◆ **Task directions**
Both the line containing "chair: (505, 544) -> (901, 1083), turned 94" and the line containing "wardrobe: (230, 666) -> (47, 171), removed" belong to the span. Output exactly that span from the listing below, and nothing outside it.

::::::::::

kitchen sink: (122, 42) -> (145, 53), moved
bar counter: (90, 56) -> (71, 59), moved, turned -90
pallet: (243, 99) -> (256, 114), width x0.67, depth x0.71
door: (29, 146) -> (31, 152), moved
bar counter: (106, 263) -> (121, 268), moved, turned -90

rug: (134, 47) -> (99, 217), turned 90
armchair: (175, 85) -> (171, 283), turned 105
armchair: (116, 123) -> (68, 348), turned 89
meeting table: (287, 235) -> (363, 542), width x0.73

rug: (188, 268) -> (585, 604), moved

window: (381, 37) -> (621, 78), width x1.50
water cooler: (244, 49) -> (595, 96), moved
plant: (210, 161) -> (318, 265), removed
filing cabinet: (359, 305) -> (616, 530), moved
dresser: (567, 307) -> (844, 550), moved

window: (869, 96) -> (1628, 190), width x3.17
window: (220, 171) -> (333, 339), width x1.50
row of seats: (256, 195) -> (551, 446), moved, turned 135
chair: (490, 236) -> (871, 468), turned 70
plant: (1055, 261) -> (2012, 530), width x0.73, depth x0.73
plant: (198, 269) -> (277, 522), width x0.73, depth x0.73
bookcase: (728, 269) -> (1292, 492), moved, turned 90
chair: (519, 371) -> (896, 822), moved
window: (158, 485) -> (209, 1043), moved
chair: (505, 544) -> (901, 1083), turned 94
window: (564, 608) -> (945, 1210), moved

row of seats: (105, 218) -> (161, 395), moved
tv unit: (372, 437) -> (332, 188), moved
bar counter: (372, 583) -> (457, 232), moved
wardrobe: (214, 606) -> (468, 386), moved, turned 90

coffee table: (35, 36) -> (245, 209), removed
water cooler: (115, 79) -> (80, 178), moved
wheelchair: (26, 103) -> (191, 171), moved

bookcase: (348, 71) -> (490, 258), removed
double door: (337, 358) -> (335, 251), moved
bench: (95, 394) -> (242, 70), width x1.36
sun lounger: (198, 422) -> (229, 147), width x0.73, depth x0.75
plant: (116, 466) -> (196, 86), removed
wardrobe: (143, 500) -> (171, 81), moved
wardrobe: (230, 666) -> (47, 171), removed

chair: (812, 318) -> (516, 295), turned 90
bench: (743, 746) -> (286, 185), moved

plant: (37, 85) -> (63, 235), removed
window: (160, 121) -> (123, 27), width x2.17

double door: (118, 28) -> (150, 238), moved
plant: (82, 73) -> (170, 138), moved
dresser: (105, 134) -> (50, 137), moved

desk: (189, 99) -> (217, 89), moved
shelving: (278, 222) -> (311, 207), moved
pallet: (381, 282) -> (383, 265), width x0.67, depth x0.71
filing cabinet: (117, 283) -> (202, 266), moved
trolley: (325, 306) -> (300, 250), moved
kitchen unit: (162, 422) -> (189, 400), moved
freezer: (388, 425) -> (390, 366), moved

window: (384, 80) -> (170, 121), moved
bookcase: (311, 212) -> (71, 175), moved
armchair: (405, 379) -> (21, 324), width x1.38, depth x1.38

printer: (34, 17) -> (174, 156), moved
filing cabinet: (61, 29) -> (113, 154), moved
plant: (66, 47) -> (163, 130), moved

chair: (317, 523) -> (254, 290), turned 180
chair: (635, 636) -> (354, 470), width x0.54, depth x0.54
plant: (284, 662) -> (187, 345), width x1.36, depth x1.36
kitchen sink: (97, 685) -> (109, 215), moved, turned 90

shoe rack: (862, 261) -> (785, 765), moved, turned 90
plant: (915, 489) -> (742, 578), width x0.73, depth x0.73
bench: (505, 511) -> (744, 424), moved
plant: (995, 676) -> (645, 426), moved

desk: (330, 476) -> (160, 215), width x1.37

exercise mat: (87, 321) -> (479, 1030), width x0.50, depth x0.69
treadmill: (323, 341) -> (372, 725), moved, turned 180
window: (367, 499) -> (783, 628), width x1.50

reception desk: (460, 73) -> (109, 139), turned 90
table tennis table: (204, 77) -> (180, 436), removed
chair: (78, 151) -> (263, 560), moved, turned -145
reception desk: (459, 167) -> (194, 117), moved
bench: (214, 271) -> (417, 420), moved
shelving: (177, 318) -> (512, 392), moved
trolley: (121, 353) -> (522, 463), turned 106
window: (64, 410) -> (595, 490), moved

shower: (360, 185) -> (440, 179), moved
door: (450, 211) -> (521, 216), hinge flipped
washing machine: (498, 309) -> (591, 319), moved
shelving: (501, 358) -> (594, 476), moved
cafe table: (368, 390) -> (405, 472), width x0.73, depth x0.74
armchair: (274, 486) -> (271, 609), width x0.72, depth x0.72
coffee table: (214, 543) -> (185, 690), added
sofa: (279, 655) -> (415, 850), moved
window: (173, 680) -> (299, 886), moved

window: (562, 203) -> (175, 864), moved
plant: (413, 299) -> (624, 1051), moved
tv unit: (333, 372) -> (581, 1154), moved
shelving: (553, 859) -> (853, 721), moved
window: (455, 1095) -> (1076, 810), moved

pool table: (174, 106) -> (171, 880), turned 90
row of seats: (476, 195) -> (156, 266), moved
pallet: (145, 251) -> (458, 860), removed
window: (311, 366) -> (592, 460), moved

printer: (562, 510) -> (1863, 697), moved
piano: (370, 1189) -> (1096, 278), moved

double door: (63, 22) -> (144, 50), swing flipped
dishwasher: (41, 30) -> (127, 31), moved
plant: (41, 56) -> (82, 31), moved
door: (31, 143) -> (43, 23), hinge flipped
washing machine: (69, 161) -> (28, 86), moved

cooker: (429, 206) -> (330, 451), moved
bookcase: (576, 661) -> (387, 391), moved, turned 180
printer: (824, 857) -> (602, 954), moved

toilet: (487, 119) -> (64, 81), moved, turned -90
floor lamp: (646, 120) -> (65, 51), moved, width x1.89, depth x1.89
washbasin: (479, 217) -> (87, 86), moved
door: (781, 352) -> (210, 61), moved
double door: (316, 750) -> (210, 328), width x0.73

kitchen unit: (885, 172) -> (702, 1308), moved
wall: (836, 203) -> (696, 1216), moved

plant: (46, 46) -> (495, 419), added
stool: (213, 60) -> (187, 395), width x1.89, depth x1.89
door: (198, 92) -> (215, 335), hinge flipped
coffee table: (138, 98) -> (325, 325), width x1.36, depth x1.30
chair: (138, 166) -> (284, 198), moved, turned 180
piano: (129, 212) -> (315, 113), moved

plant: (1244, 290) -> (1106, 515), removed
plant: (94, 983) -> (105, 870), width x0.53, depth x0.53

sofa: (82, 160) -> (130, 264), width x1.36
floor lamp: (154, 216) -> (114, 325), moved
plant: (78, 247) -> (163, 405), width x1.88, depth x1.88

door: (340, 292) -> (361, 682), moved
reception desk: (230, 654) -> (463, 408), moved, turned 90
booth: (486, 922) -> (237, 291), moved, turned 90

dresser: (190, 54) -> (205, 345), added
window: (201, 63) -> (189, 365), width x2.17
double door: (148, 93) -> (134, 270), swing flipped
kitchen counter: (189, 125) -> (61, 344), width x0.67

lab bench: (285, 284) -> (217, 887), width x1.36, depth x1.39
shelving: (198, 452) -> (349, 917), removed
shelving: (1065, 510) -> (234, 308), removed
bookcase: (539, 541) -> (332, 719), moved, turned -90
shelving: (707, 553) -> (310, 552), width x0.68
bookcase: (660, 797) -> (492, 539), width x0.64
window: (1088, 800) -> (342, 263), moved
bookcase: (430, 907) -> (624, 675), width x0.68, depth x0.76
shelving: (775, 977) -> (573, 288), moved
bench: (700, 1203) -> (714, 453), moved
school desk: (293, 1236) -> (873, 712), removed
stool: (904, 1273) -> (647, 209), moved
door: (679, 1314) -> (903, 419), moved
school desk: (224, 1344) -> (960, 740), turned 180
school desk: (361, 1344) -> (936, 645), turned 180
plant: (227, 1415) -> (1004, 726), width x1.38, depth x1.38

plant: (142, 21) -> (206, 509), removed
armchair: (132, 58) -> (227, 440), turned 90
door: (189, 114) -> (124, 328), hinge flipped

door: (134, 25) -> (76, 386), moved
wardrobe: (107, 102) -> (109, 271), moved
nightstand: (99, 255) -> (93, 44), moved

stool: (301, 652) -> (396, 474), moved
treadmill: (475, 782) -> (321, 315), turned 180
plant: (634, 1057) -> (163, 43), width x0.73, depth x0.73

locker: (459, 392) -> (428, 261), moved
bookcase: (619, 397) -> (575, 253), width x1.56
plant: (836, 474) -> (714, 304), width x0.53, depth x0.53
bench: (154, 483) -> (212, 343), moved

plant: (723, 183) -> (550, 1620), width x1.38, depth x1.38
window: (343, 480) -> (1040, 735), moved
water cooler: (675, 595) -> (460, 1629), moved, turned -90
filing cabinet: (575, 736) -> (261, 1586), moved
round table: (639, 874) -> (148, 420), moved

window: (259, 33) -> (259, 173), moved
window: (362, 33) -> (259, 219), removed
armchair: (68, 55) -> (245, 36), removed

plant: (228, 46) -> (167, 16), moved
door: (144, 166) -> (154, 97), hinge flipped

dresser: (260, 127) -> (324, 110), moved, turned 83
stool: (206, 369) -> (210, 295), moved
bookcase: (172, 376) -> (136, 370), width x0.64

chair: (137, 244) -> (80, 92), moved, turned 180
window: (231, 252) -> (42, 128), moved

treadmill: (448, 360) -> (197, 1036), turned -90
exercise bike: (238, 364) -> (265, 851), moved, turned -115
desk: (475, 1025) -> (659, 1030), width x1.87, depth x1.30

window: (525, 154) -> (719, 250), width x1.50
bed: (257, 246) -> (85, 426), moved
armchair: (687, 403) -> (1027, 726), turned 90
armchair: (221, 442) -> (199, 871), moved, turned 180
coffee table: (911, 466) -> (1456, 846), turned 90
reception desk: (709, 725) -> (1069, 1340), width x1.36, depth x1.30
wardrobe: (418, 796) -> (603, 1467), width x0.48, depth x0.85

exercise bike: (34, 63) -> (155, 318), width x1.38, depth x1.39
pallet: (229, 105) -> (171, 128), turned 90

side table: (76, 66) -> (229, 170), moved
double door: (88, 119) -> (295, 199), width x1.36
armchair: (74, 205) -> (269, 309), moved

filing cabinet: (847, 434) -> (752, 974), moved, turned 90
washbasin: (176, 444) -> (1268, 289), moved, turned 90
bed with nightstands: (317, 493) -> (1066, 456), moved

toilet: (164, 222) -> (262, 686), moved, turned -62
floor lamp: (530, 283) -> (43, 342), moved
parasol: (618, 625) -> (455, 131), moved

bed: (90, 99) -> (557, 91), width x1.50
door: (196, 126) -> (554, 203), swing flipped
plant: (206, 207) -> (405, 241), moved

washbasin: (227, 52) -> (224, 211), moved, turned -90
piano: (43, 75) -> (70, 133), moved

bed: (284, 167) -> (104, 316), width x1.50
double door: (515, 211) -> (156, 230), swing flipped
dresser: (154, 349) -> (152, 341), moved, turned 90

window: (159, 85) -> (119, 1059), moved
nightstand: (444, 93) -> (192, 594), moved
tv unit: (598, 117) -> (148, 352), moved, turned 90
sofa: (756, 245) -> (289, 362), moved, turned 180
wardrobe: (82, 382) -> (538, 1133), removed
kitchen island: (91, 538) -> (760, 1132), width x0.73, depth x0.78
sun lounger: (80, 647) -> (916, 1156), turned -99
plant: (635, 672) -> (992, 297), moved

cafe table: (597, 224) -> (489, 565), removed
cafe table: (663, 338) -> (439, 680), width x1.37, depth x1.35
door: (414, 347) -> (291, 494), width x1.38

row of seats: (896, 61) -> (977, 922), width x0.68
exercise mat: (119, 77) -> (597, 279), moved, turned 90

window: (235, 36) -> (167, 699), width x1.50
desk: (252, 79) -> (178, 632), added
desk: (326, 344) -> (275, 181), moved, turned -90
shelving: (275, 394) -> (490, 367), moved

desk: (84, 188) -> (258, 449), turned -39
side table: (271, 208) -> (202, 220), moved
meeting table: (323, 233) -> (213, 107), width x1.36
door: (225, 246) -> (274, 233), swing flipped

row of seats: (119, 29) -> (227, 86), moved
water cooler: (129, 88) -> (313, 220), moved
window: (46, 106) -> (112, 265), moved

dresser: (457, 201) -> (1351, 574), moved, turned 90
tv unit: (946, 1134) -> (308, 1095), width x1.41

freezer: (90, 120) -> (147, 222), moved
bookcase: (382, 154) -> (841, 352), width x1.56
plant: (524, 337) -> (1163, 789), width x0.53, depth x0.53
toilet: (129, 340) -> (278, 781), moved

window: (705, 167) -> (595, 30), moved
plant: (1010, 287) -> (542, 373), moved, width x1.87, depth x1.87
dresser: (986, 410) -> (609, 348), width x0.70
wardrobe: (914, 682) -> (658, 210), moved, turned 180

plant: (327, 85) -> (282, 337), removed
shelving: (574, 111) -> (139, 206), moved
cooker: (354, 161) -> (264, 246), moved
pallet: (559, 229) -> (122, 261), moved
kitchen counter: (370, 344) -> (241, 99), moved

::::::::::

◆ **Expected output**
chair: (505, 544) -> (901, 1083), turned 94
window: (564, 608) -> (945, 1210), moved

row of seats: (105, 218) -> (161, 395), moved
tv unit: (372, 437) -> (332, 188), moved
bar counter: (372, 583) -> (457, 232), moved
wardrobe: (214, 606) -> (468, 386), moved, turned 90

coffee table: (35, 36) -> (245, 209), removed
water cooler: (115, 79) -> (80, 178), moved
wheelchair: (26, 103) -> (191, 171), moved

bookcase: (348, 71) -> (490, 258), removed
double door: (337, 358) -> (335, 251), moved
bench: (95, 394) -> (242, 70), width x1.36
sun lounger: (198, 422) -> (229, 147), width x0.73, depth x0.75
plant: (116, 466) -> (196, 86), removed
wardrobe: (143, 500) -> (171, 81), moved
wardrobe: (230, 666) -> (47, 171), removed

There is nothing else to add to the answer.